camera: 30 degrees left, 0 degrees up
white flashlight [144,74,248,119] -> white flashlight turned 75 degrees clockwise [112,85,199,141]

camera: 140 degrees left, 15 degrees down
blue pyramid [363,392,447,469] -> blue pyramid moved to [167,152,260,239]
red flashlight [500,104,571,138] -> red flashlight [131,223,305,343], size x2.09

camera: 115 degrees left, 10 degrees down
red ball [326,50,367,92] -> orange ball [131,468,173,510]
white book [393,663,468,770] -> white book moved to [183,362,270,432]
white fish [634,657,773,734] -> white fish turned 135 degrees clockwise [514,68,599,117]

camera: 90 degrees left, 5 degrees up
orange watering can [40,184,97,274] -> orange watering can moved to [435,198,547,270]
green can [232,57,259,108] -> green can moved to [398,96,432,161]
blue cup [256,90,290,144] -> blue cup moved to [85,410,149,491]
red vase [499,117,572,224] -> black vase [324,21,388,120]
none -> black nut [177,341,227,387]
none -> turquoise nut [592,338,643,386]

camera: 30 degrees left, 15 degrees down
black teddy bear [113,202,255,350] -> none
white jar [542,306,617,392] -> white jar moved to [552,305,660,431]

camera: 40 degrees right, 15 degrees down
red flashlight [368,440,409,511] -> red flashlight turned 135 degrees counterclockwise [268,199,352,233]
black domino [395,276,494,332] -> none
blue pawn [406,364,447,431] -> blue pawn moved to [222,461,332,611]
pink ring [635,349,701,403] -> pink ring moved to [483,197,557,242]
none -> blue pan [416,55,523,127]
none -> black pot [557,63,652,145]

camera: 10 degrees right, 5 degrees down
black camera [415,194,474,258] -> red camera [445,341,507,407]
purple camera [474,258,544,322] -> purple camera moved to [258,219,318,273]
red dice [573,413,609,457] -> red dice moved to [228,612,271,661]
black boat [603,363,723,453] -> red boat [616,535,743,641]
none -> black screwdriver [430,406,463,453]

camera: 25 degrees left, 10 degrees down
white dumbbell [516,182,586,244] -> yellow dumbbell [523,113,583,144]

What this task involves: Could you retype all of the material word for word?

Response to this task:
camera: 30 degrees left, 0 degrees up
white flashlight [144,74,248,119] -> white flashlight turned 75 degrees clockwise [112,85,199,141]

camera: 140 degrees left, 15 degrees down
blue pyramid [363,392,447,469] -> blue pyramid moved to [167,152,260,239]
red flashlight [500,104,571,138] -> red flashlight [131,223,305,343], size x2.09

camera: 115 degrees left, 10 degrees down
red ball [326,50,367,92] -> orange ball [131,468,173,510]
white book [393,663,468,770] -> white book moved to [183,362,270,432]
white fish [634,657,773,734] -> white fish turned 135 degrees clockwise [514,68,599,117]

camera: 90 degrees left, 5 degrees up
orange watering can [40,184,97,274] -> orange watering can moved to [435,198,547,270]
green can [232,57,259,108] -> green can moved to [398,96,432,161]
blue cup [256,90,290,144] -> blue cup moved to [85,410,149,491]
red vase [499,117,572,224] -> black vase [324,21,388,120]
none -> black nut [177,341,227,387]
none -> turquoise nut [592,338,643,386]

camera: 30 degrees left, 15 degrees down
black teddy bear [113,202,255,350] -> none
white jar [542,306,617,392] -> white jar moved to [552,305,660,431]

camera: 40 degrees right, 15 degrees down
red flashlight [368,440,409,511] -> red flashlight turned 135 degrees counterclockwise [268,199,352,233]
black domino [395,276,494,332] -> none
blue pawn [406,364,447,431] -> blue pawn moved to [222,461,332,611]
pink ring [635,349,701,403] -> pink ring moved to [483,197,557,242]
none -> blue pan [416,55,523,127]
none -> black pot [557,63,652,145]

camera: 10 degrees right, 5 degrees down
black camera [415,194,474,258] -> red camera [445,341,507,407]
purple camera [474,258,544,322] -> purple camera moved to [258,219,318,273]
red dice [573,413,609,457] -> red dice moved to [228,612,271,661]
black boat [603,363,723,453] -> red boat [616,535,743,641]
none -> black screwdriver [430,406,463,453]

camera: 25 degrees left, 10 degrees down
white dumbbell [516,182,586,244] -> yellow dumbbell [523,113,583,144]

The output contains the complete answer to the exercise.